> **Collection entries**:
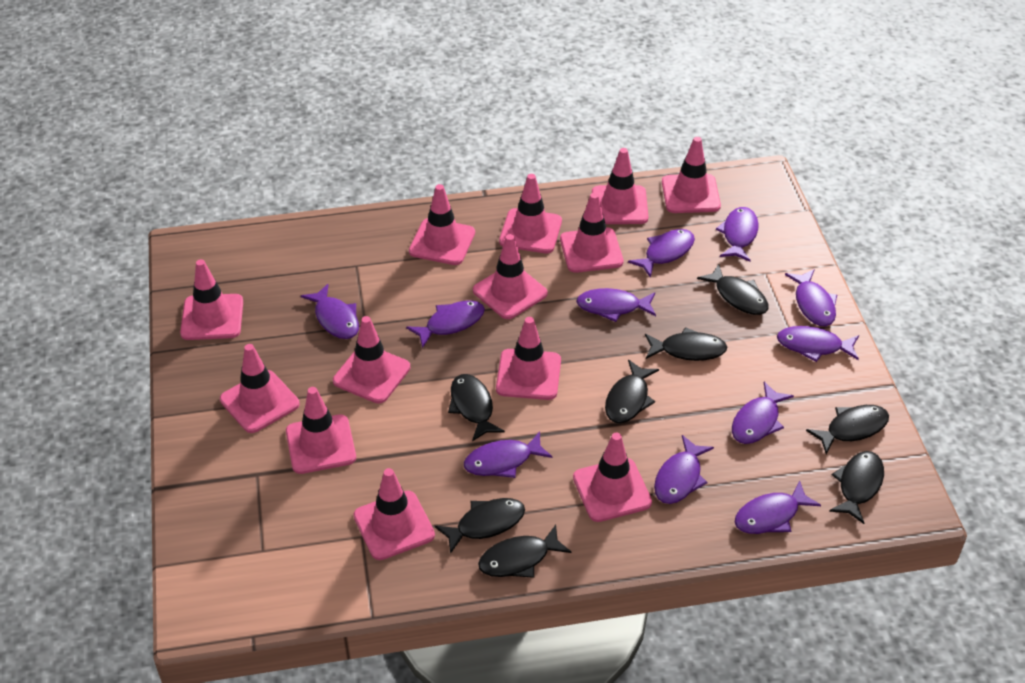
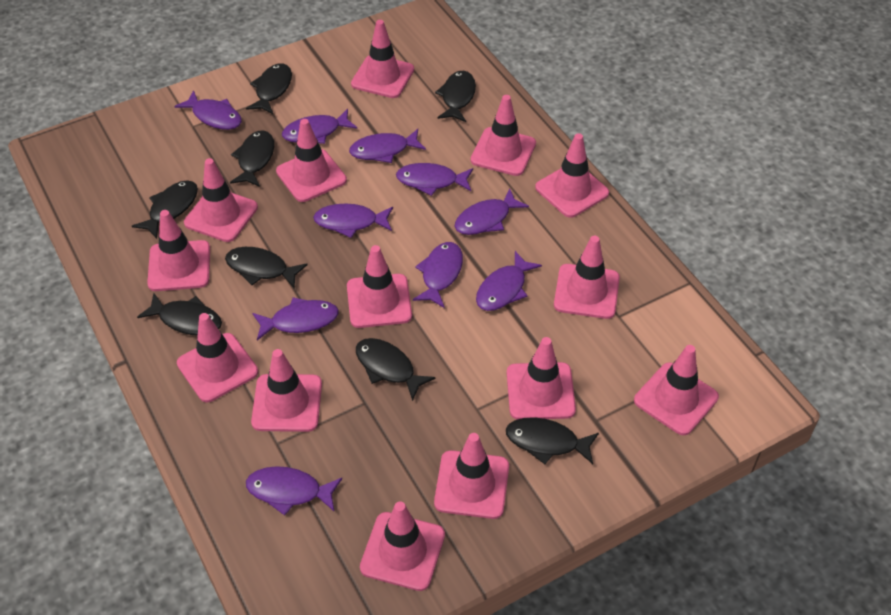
pink traffic cone: [180,259,243,340] [220,344,300,433] [286,387,356,474] [333,316,410,404] [353,468,435,560] [409,184,475,265] [473,234,548,319] [496,317,561,400] [499,174,562,253] [560,193,623,273] [573,433,652,522] [592,148,648,224] [662,137,721,213] = 13 -> [147,210,210,291] [177,313,258,402] [184,158,258,242] [251,349,322,432] [276,119,347,202] [347,245,412,328] [351,20,414,98] [360,501,445,591] [434,433,509,519] [471,95,536,176] [507,337,576,420] [535,133,609,218] [554,236,620,319] [634,345,719,435] = 14
purple fish: [301,284,359,339] [406,300,485,348] [464,431,553,478] [576,288,656,322] [628,229,695,278] [654,435,714,504] [716,207,759,262] [732,382,794,444] [735,480,821,534] [777,326,859,362] [785,269,837,326] = 11 -> [174,90,242,130] [246,466,342,516] [252,297,339,340] [282,109,357,144] [313,204,393,238] [349,129,426,163] [396,163,473,196] [413,242,463,308] [455,188,529,235] [476,251,542,311] = 10

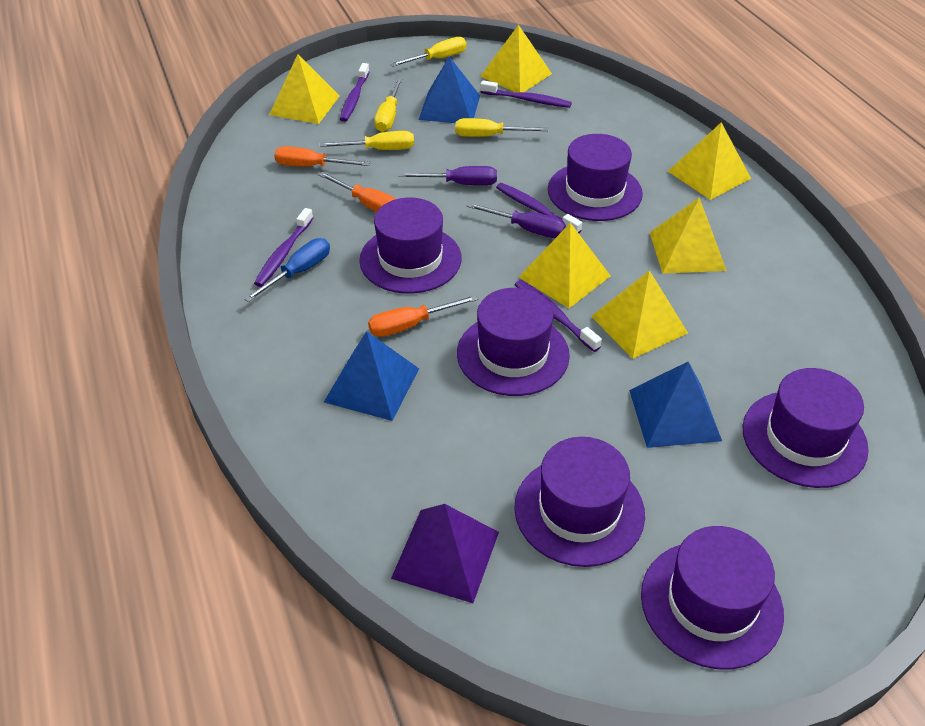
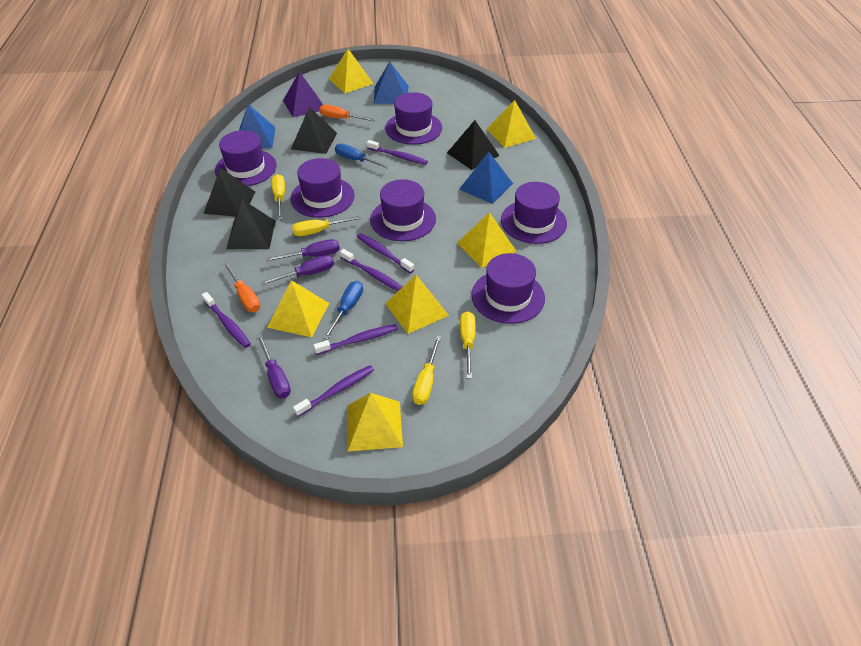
black pyramid: none = 0 -> [203,168,255,217] [226,199,275,249] [291,107,337,154] [447,120,500,170] = 4
blue screwdriver: [244,238,330,302] = 1 -> [323,281,363,340] [335,143,390,169] = 2
orange screwdriver: [274,146,370,167] [318,172,395,212] [368,295,478,337] = 3 -> [223,262,260,312] [320,105,375,121] = 2
purple screwdriver: [399,166,497,186] [467,203,566,238] = 2 -> [257,334,291,398] [261,255,334,285] [266,239,340,261] = 3
purple toothbrush: [254,208,313,287] [340,63,369,122] [480,80,572,108] [496,183,582,233] [515,280,602,352] = 5 -> [202,292,251,348] [293,365,374,417] [313,324,398,355] [340,249,402,291] [357,233,414,273] [367,140,428,165] = 6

> **Exercise details**: Your reply should be only the number of lines in the preceding data that include the word "purple".

> **Output of the exercise**: 3